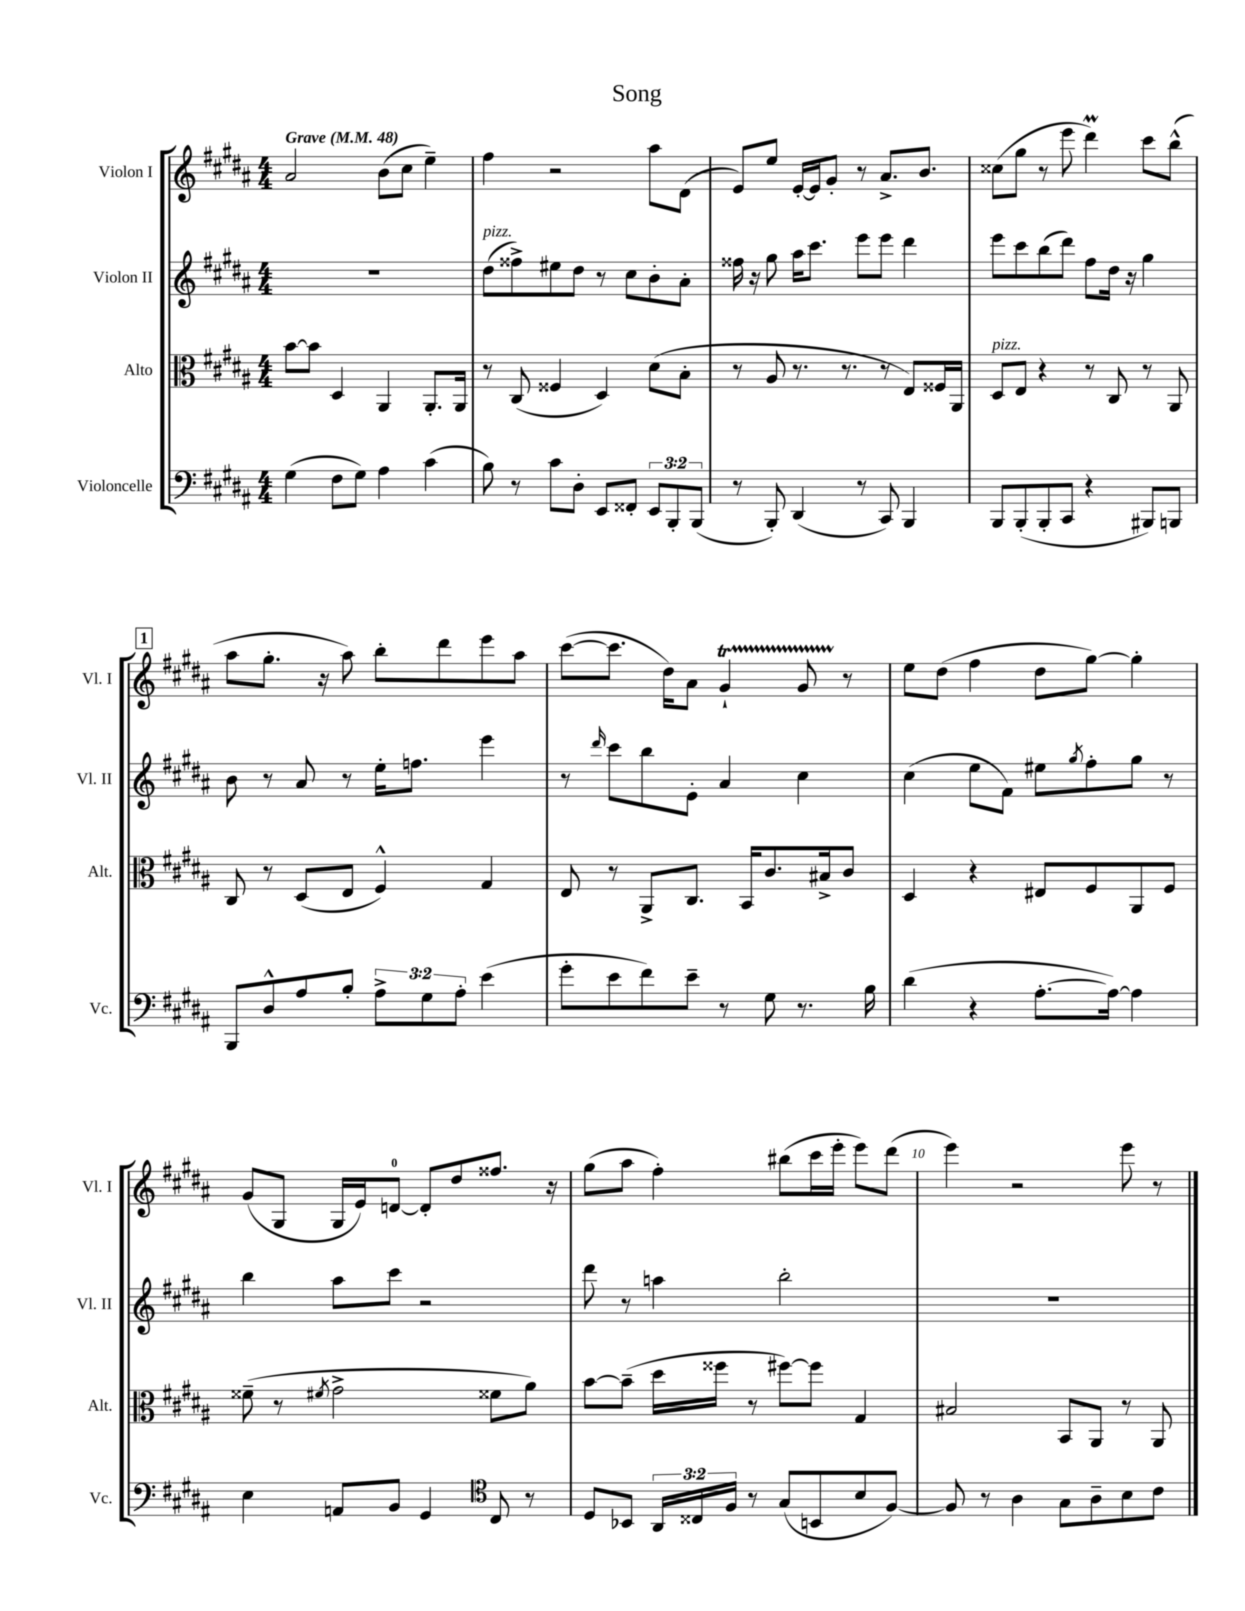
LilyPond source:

\header { title = "Song" }
<<
\new StaffGroup <<
\new Staff = "s0" \with { instrumentName = "Violon I" shortInstrumentName = "Vl. I" } {
    \clef treble \key b \major \numericTimeSignature \time 4/4 \tempo "Grave" 4 = 48
    ais'2 b'8( cis''8 e''4--) |
    fis''4 r2 ais''8 dis'8( |
    e'8) e''8 e'16~-. e'16 gis'8-. r8 ais'8.-> b'8. |
    cisis''8( gis''8 r8 e'''8 dis'''4\prall) cis'''8 b''8-^( |
    \mark \markup { \box "1" } ais''8 gis''8.-. r16 ais''8) b''8-. dis'''8 e'''8 ais''8 |
    cis'''8~( cis'''8. dis''16) ais'8 gis'4-!\startTrillSpan gis'8 r8\stopTrillSpan |
    e''8 dis''8( fis''4 dis''8 gis''8~) gis''4-. |
    gis'8( gis8 gis16 e'16) d'8-0~ d'8-. dis''8 fisis''8. r16 |
    gis''8( ais''8 fis''4-.) bis''8( cis'''16 e'''16-. e'''8) dis'''8( |
    e'''4) r2 e'''8 r8 \bar "|." |
}
\new Staff = "s1" \with { instrumentName = "Violon II" shortInstrumentName = "Vl. II" } {
    \clef treble \key b \major \numericTimeSignature \time 4/4
    R1 |
    dis''8^\markup { \italic "pizz." }( fisis''8->) eis''8 dis''8 r8 cis''8 b'8-. ais'8-. |
    fisis''16 r16 gis''8 ais''16 cis'''8. e'''8 e'''8 dis'''4 |
    e'''8 cis'''8 b''8( dis'''8) fis''8 dis''16 r16 gis''4 |
    \mark \markup { \box "1" } b'8 r8 ais'8 r8 e''16-. f''8. e'''4 |
    r8 \grace { dis'''16 } cis'''8 b''8 e'8-. ais'4 cis''4 |
    cis''4( e''8 fis'8) eis''8 \acciaccatura { gis''8 } fis''8-. gis''8 r8 |
    b''4 ais''8 cis'''8 r2 |
    dis'''8 r8 a''4 b''2-. |
    R1 \bar "|." |
}
\new Staff = "s2" \with { instrumentName = "Alto" shortInstrumentName = "Alt." } {
    \clef alto \key b \major \numericTimeSignature \time 4/4
    b'8~ b'8 dis4 ais,4 ais,8.-. ais,16 |
    r8 cis8( fisis4 dis4) dis'8( b8-. |
    r8 ais8 r8. r8. r8 e8) fisis16 ais,16 |
    dis8^\markup { \italic "pizz." } e8 r4 r8 cis8 r8 ais,8 |
    \mark \markup { \box "1" } cis8 r8 dis8( e8 fis4-^) gis4 |
    e8 r8 ais,8-> cis8. b,16 cis'8. bis16-> cis'8 |
    dis4 r4 eis8 fis8 ais,8 fis8 |
    fisis'8--( r8 \acciaccatura { fis'8 } gis'2-> fisis'8 ais'8) |
    b'8~ b'8--( dis''16 fisis''16 r8 fis''8~) fis''8 gis4 |
    bis2 b,8 ais,8 r8 ais,8 \bar "|." |
}
\new Staff = "s3" \with { instrumentName = "Violoncelle" shortInstrumentName = "Vc." } {
    \clef bass \key b \major \numericTimeSignature \time 4/4 \override Staff.TupletNumber.text = #tuplet-number::calc-fraction-text
    gis4( fis8 gis8) ais4 cis'4( |
    b8) r8 cis'8 dis8-. e,8 fisis,8-. \tuplet 3/2 { e,8 b,,8-. b,,8( } |
    r8 b,,8-.) dis,4( r8 cis,8) b,,4 |
    b,,8 b,,8-.( b,,8-. cis,8 r4 bis,,8) b,,8 |
    \mark \markup { \box "1" } b,,8 dis8-^ ais8 b8-. \tuplet 3/2 { ais8-> gis8 ais8-. } e'4( |
    gis'8-. e'8 fis'8) e'8-- r8 gis8 r8. b16 |
    dis'4( r4 ais8.~-. ais16~) ais4 |
    e4 a,8 b,8 gis,4 \clef tenor cis8 r8 |
    dis8 bes,8 \tuplet 3/2 { ais,16 cisis16 fis16 } r8 gis8( b,8 b8 fis8~) |
    fis8 r8 ais4 gis8 ais8-- b8 cis'8 \bar "|." |
}
>>
>>
\layout { \context { \Score \override BarNumber.break-visibility = ##(#f #t #t) barNumberVisibility = #(every-nth-bar-number-visible 5) } }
|---|
**GOAL**. Copy out each line of the entries above that contains the string "instrumentName".

**THE RESPONSE**.
\new Staff = "s0" \with { instrumentName = "Violon I" shortInstrumentName = "Vl. I" } {
\new Staff = "s1" \with { instrumentName = "Violon II" shortInstrumentName = "Vl. II" } {
\new Staff = "s2" \with { instrumentName = "Alto" shortInstrumentName = "Alt." } {
\new Staff = "s3" \with { instrumentName = "Violoncelle" shortInstrumentName = "Vc." } {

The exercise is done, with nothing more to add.